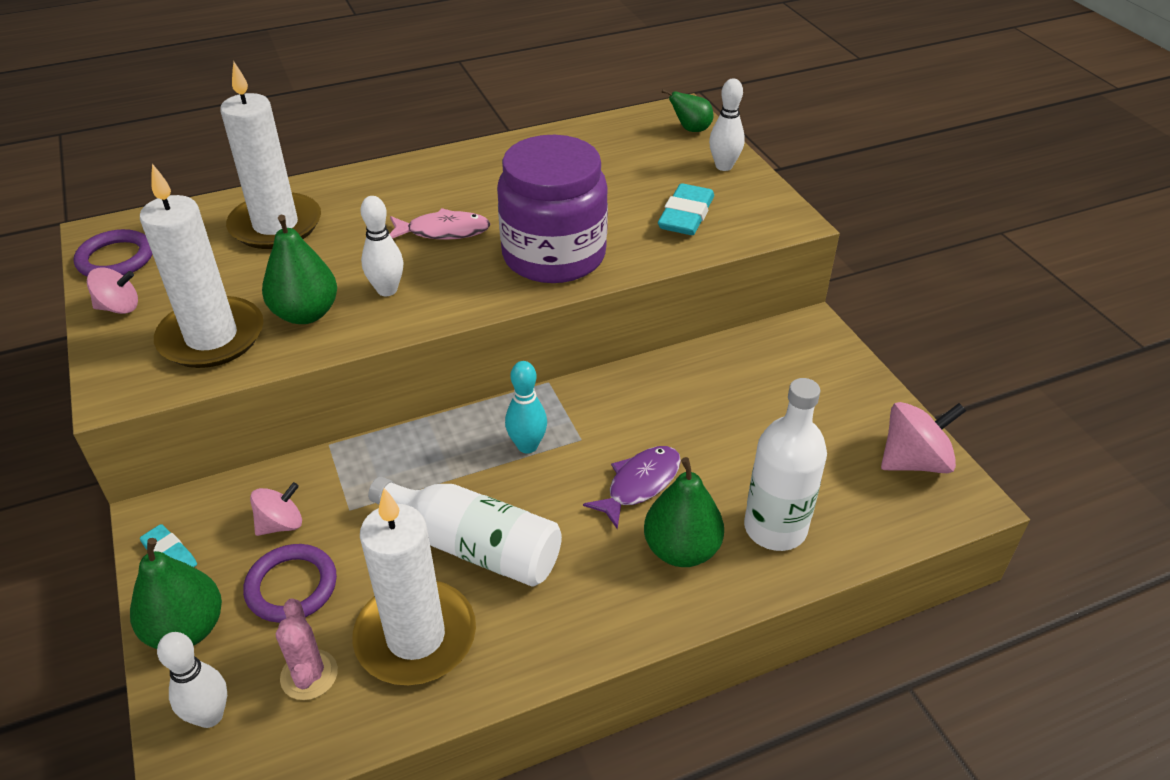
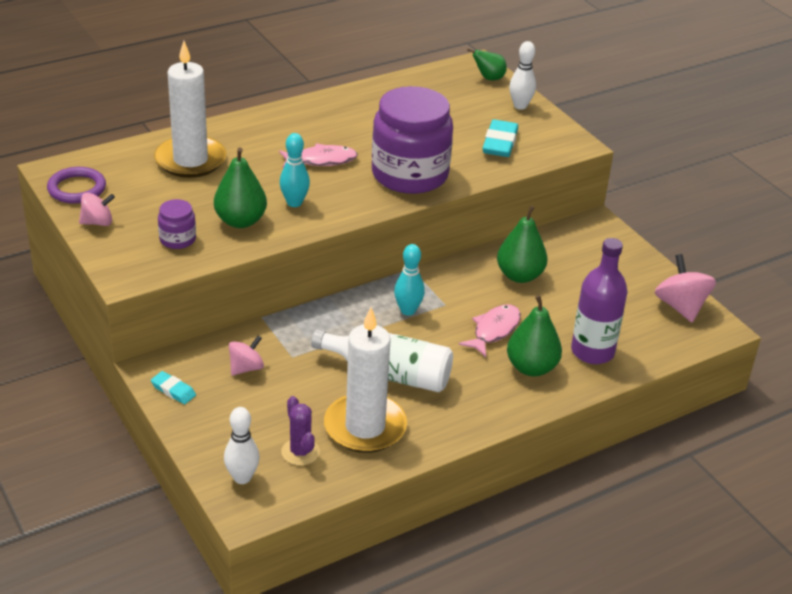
camera: 10 degrees left, 5 degrees down
(186, 629) = (205, 432): green pear -> green pear (519, 276)
(211, 337) = (177, 239): white candle -> purple jar
(291, 586) = (268, 404): purple ring -> none
(309, 675) = (300, 452): pink cactus -> purple cactus
(387, 290) = (294, 203): white bowling pin -> turquoise bowling pin
(640, 484) = (494, 330): purple fish -> pink fish
(775, 528) = (592, 351): white bottle -> purple bottle
(914, 461) = (680, 307): pink spinning top -> pink spinning top turned 75 degrees counterclockwise

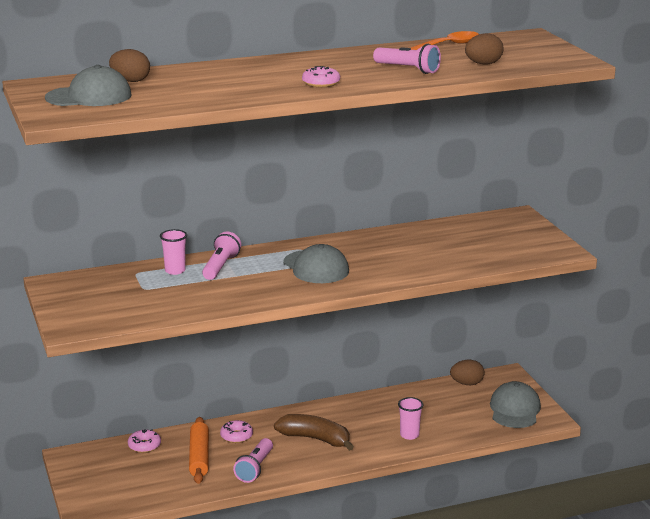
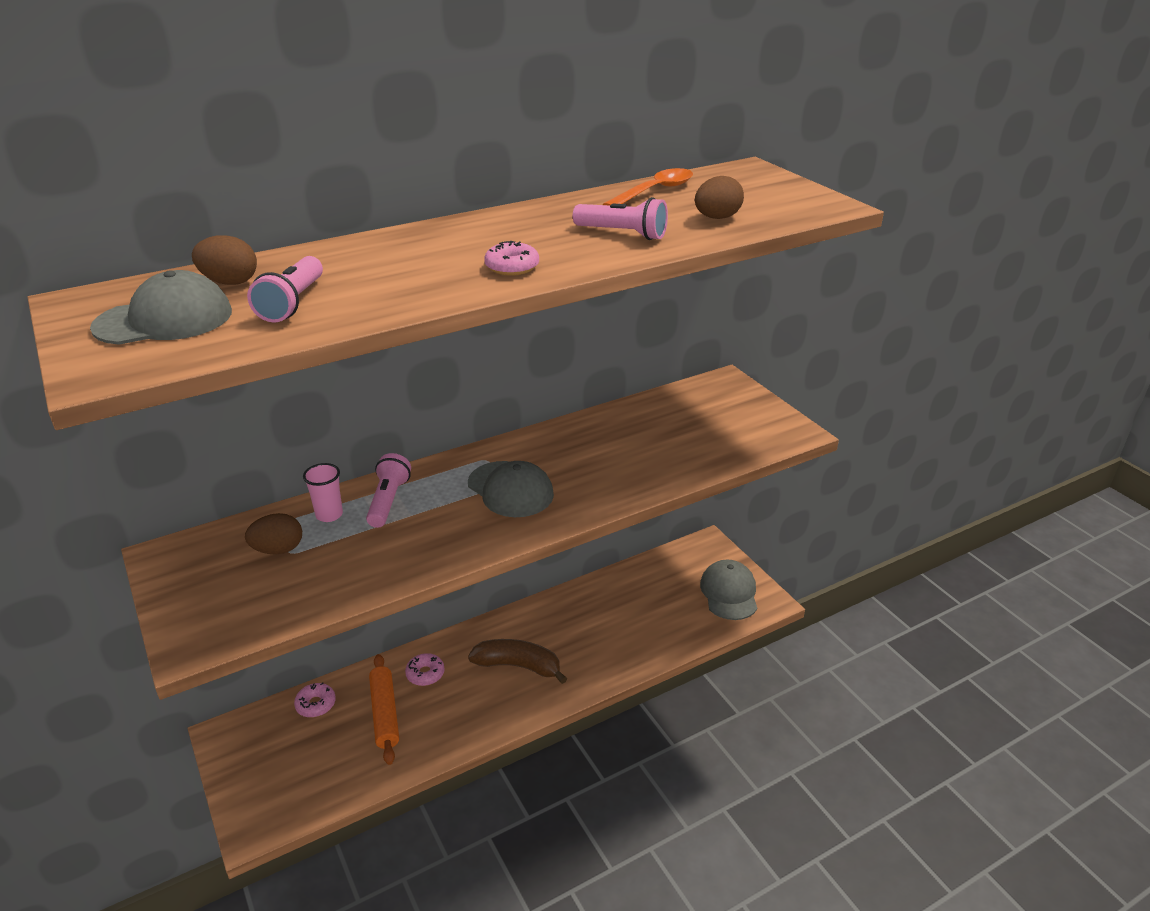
camera: 10 degrees left, 10 degrees up
(255, 468) = (455, 724): pink flashlight -> pink flashlight (293, 303)
(409, 435) = (624, 646): pink cup -> none
(467, 383) = (668, 561): brown egg -> brown egg (278, 550)

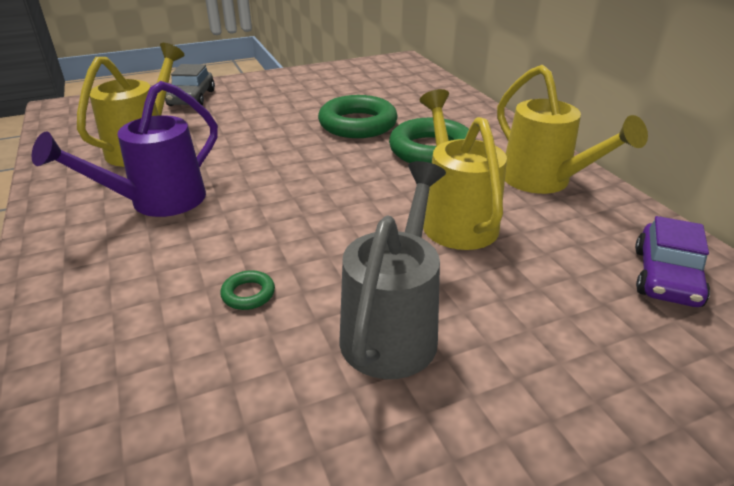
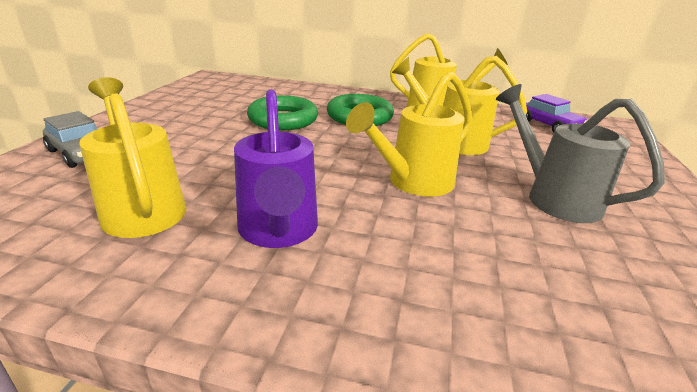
camera: 55 degrees left, 5 degrees down
(248, 294) = (479, 233): green ring -> none
(311, 229) = (413, 183): none -> yellow watering can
====
What the task asks:
Each line from the one containing "(248, 294) = (479, 233): green ring -> none" through the final line of the records must be repeated exactly, with no line added or dropped.

Result of this exercise:
(248, 294) = (479, 233): green ring -> none
(311, 229) = (413, 183): none -> yellow watering can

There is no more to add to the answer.